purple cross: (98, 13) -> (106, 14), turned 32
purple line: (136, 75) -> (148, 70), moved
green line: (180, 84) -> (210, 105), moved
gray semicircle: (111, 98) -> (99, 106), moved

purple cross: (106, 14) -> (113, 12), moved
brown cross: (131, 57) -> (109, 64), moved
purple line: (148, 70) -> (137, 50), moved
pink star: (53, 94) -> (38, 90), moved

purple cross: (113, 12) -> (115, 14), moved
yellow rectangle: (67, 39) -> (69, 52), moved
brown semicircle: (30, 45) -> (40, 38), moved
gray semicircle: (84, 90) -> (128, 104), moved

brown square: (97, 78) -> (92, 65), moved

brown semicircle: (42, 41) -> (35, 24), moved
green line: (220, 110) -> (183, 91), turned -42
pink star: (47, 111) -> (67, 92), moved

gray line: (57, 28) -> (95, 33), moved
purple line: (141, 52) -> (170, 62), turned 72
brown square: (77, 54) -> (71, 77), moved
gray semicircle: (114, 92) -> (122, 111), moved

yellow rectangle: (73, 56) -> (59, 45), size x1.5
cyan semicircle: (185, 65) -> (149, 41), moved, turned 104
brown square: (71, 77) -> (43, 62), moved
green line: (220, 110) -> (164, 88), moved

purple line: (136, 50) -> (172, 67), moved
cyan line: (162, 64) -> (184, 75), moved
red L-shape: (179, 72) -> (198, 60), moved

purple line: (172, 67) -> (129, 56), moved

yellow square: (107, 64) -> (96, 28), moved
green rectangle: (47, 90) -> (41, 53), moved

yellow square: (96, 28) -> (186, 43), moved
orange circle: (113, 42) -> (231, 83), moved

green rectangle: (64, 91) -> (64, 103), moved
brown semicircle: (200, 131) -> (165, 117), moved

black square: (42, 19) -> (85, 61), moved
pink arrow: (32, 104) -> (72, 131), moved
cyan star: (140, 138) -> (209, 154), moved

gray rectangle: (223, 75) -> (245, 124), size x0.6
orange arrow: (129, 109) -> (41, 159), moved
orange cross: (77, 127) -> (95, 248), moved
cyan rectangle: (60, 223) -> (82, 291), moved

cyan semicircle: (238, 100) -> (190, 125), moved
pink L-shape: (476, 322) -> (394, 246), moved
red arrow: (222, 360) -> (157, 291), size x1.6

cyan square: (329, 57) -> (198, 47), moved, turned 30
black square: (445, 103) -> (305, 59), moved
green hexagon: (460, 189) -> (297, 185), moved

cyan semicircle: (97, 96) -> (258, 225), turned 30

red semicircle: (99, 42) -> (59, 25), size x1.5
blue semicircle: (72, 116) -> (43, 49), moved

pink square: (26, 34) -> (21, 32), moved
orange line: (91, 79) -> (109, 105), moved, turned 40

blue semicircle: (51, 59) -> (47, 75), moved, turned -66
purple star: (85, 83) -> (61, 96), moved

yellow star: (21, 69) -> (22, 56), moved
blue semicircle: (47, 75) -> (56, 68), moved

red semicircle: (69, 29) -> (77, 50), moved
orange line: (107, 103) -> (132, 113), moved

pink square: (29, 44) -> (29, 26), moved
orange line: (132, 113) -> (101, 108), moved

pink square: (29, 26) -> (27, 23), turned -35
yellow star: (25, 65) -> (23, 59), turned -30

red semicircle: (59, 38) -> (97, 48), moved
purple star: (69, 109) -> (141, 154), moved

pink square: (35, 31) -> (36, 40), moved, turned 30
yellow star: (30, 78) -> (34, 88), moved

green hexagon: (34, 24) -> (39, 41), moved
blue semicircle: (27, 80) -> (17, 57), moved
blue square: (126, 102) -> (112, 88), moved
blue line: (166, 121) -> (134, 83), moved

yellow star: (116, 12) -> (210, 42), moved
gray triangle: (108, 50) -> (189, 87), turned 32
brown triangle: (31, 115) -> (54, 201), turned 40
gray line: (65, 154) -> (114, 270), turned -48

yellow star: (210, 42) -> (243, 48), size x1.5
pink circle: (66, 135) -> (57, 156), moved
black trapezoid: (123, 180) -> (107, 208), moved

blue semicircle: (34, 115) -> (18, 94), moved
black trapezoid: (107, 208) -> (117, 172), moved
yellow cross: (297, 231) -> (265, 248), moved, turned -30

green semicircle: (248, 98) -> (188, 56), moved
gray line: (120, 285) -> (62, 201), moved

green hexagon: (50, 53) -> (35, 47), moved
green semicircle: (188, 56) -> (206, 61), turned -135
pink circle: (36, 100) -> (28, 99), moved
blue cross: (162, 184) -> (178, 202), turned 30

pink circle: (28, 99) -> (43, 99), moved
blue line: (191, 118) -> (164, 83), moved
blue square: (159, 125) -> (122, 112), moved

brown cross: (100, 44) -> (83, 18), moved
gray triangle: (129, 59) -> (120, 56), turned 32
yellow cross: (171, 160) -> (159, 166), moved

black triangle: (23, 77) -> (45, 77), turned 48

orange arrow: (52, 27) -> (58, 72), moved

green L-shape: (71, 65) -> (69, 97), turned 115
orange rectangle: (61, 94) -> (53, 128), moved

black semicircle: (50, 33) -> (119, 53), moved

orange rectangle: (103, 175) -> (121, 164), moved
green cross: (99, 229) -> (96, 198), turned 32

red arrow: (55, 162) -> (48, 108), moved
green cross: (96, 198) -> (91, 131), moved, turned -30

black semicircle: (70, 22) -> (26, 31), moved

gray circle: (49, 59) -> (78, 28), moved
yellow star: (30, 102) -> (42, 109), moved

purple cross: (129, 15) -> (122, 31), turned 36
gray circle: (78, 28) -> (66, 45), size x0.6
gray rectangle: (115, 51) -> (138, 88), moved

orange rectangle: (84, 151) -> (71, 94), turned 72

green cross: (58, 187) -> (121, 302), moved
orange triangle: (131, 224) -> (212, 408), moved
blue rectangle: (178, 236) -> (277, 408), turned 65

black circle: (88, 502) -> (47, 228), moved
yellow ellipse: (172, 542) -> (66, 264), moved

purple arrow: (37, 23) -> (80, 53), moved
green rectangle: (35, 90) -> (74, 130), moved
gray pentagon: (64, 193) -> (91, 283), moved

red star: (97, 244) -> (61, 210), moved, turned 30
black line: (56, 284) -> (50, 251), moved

**EXERCISE**. Each line of the material above that holds "size" counts once; give the total and nothing else.

**YOUR RESPONSE**. 6